* [RECORDS FOR PROCESSING]

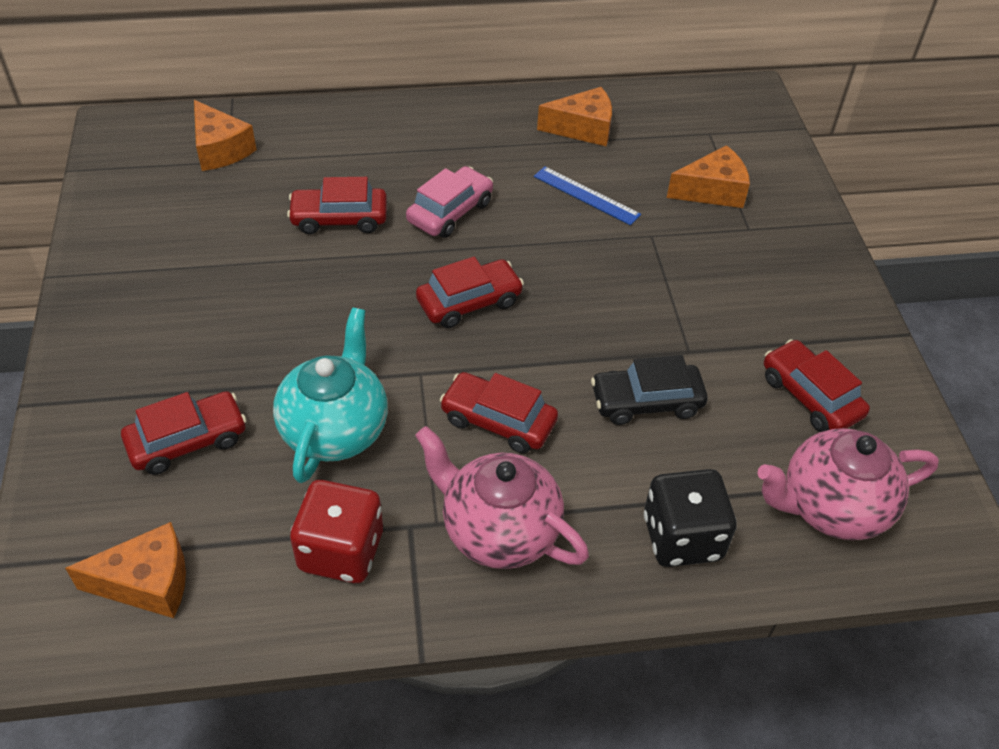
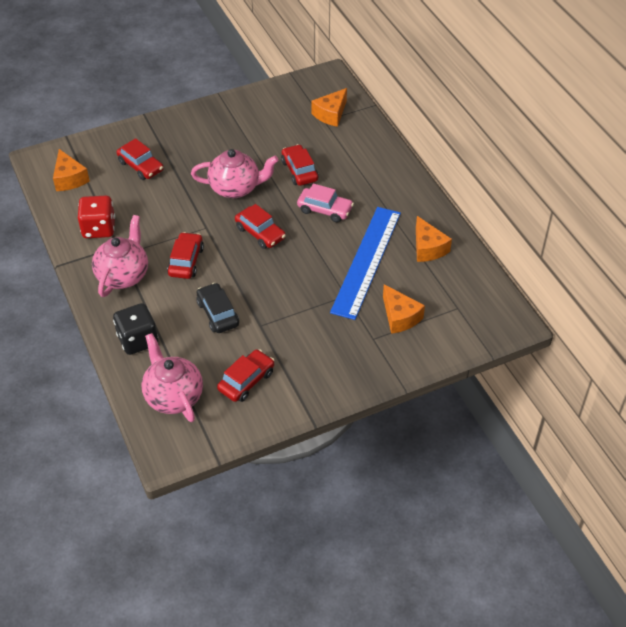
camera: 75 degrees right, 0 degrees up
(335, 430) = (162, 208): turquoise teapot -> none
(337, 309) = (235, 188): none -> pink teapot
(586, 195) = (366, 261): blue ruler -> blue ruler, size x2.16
---
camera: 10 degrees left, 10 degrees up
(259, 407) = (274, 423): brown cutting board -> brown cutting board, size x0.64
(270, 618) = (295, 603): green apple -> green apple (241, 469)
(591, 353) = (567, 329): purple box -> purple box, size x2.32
...
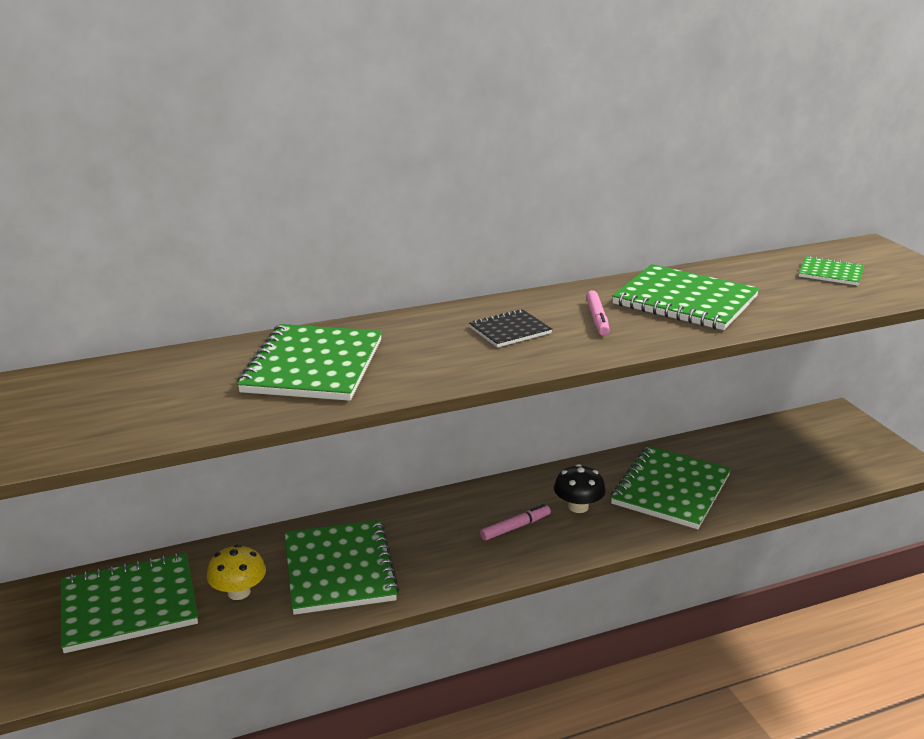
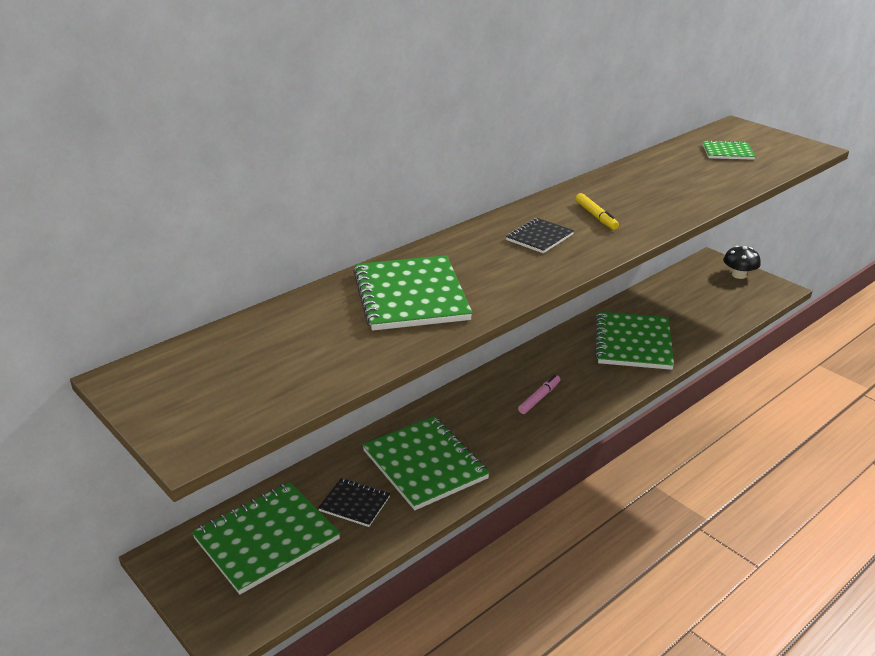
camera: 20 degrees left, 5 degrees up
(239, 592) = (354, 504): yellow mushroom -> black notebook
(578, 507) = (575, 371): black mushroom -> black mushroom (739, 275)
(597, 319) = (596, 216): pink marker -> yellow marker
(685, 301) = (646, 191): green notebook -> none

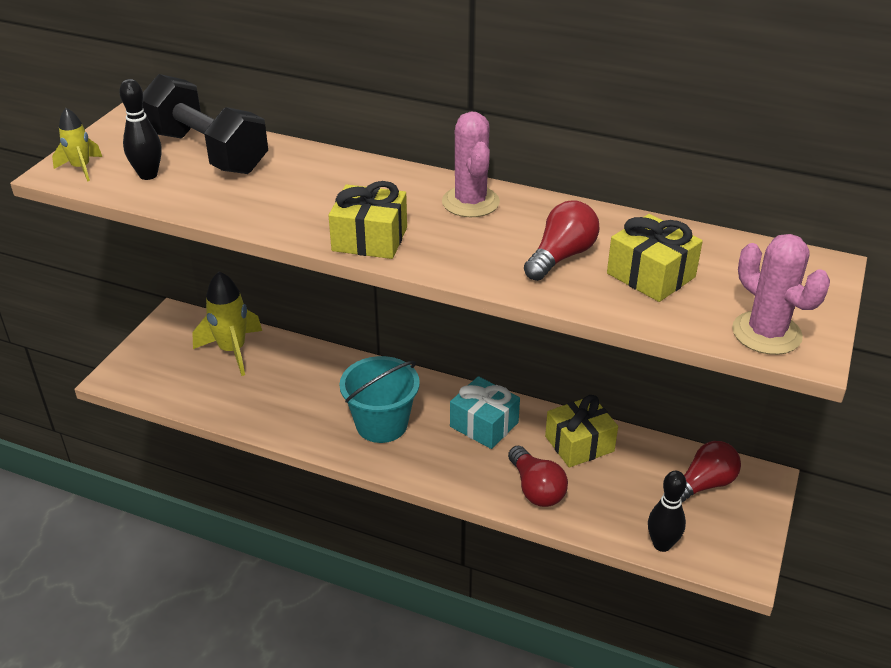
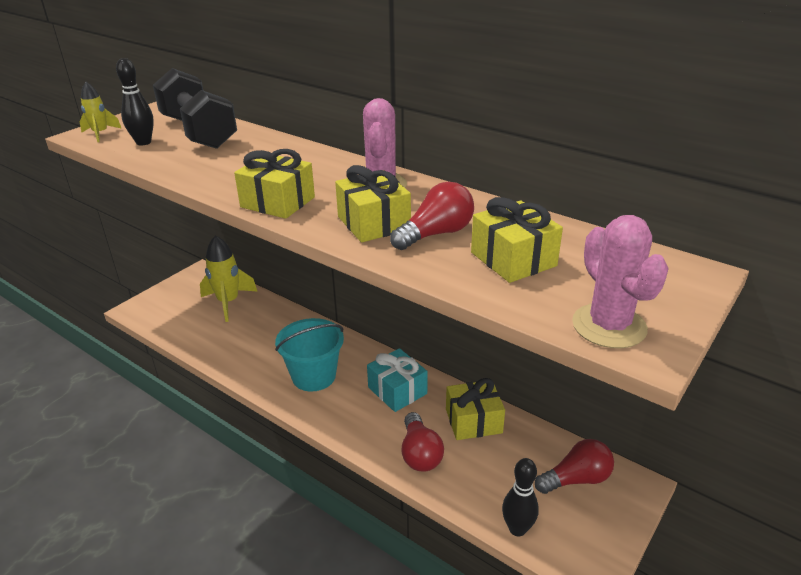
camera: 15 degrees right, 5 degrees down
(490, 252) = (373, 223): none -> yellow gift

* [WHAT THIS TASK INVOLVES]
State, with no accompanying text, how many lines of the material contain the string "camera".

* [RESULT FOR THIS EXERCISE]
4